* [Exercise requirements] Retype the records below exactly as they stand, but with no images.

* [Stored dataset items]

====

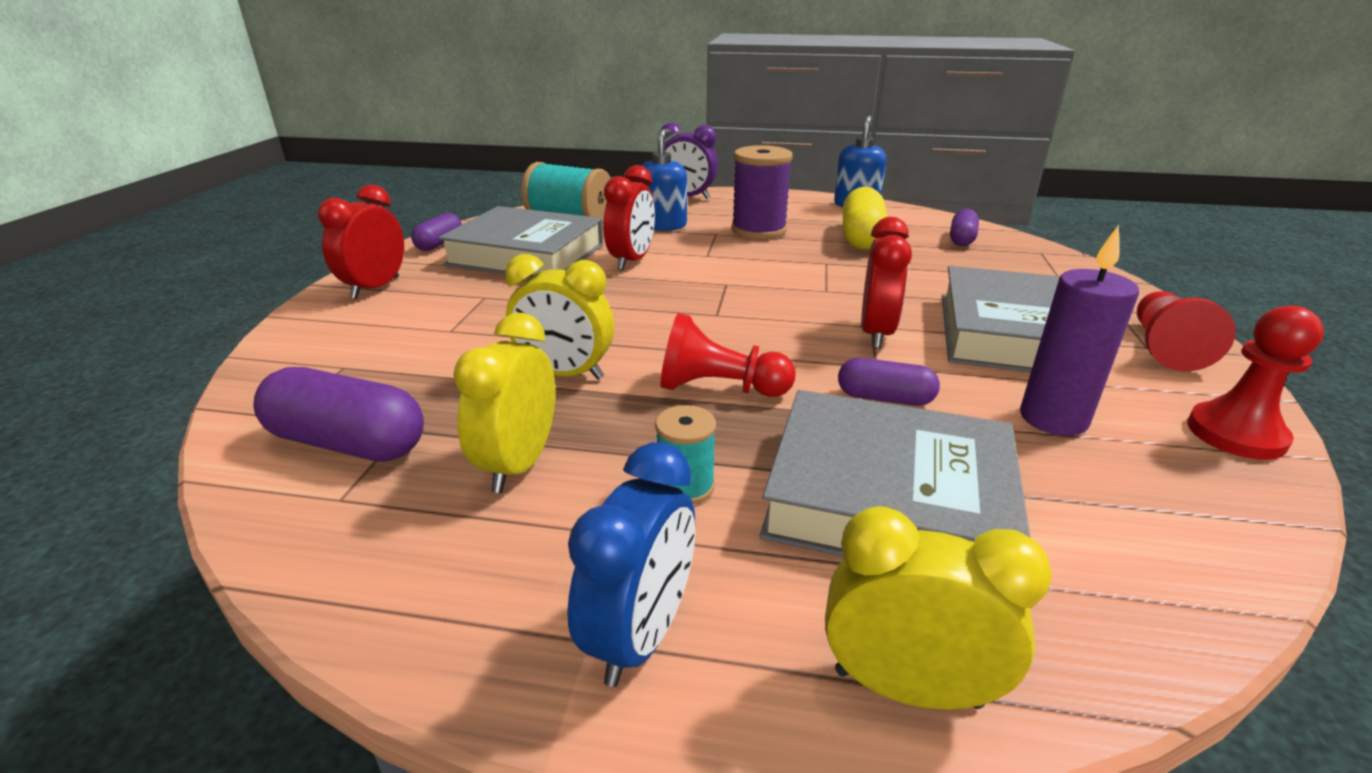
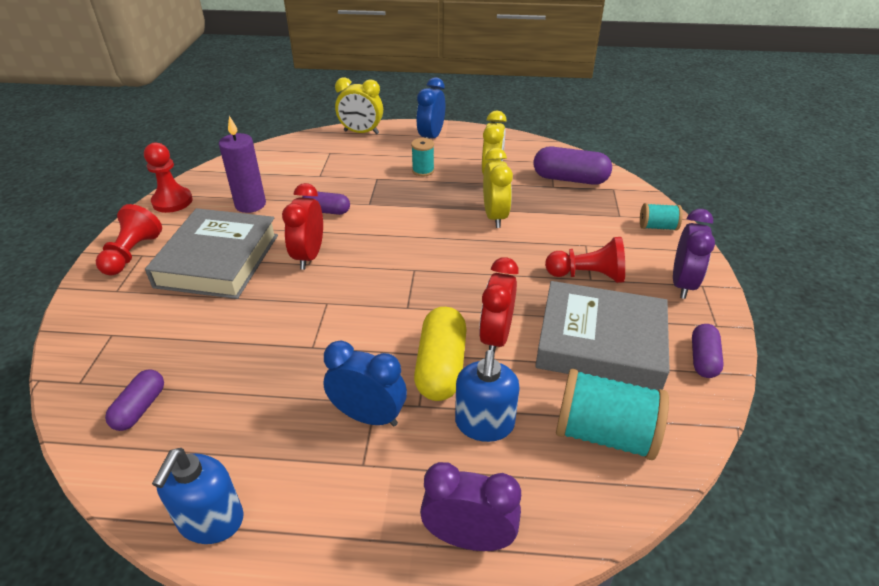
camera: 175 degrees right, 10 degrees up
(306, 347) = (657, 227): none -> turquoise spool
(375, 288) = (682, 284): red clock -> purple clock
(565, 374) = (495, 216): yellow clock -> yellow clock turned 75 degrees clockwise
(719, 388) = (411, 212): red pawn -> red pawn (587, 275)
(758, 230) = (368, 416): purple spool -> blue clock
(861, 237) = (253, 405): yellow capsule -> yellow capsule (441, 367)
(888, 498) = (346, 171): grey book -> none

====

* [Answer for this exercise]
camera: 175 degrees right, 10 degrees up
(306, 347) = (657, 227): none -> turquoise spool
(375, 288) = (682, 284): red clock -> purple clock
(565, 374) = (495, 216): yellow clock -> yellow clock turned 75 degrees clockwise
(719, 388) = (411, 212): red pawn -> red pawn (587, 275)
(758, 230) = (368, 416): purple spool -> blue clock
(861, 237) = (253, 405): yellow capsule -> yellow capsule (441, 367)
(888, 498) = (346, 171): grey book -> none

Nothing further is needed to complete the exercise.